[Start of section]

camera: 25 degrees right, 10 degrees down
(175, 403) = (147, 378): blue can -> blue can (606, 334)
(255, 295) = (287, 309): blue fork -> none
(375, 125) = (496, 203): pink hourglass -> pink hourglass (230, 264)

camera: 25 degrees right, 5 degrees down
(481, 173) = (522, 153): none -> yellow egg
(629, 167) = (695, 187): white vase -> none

[End of section]

» Task
Answer with the exact lines running from the one that contains "(375, 125) = (496, 203): pink" through the last line of the data. Include no other line.

» Exercise answer
(375, 125) = (496, 203): pink hourglass -> pink hourglass (230, 264)

camera: 25 degrees right, 5 degrees down
(481, 173) = (522, 153): none -> yellow egg
(629, 167) = (695, 187): white vase -> none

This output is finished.